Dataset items
---------------

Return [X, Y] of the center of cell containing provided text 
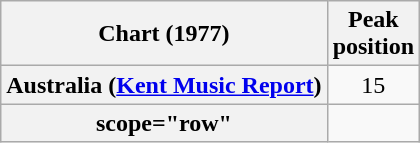
scope="row" [164, 123]
Chart (1977) [164, 34]
15 [373, 85]
Australia (Kent Music Report) [164, 85]
Peakposition [373, 34]
Return the [X, Y] coordinate for the center point of the cell that contains the specified text.  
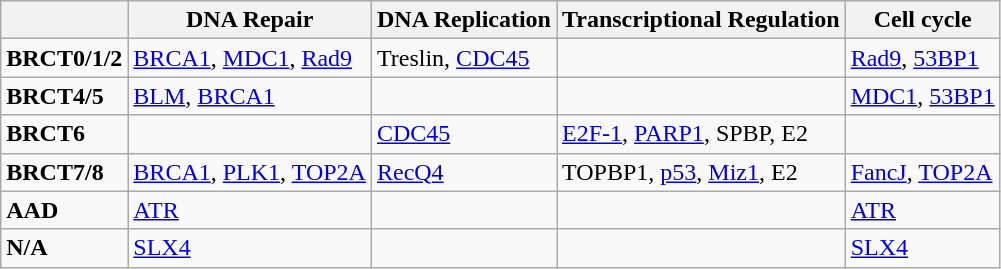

---------------

*Written instruction*
Pull every line of text from the listing above, word for word, and leave the pictures out.

*Written reply*
Return [X, Y] of the center of cell containing provided text 
scope="row" [164, 123]
Chart (1977) [164, 34]
15 [373, 85]
Australia (Kent Music Report) [164, 85]
Peakposition [373, 34]
Return the [X, Y] coordinate for the center point of the cell that contains the specified text.  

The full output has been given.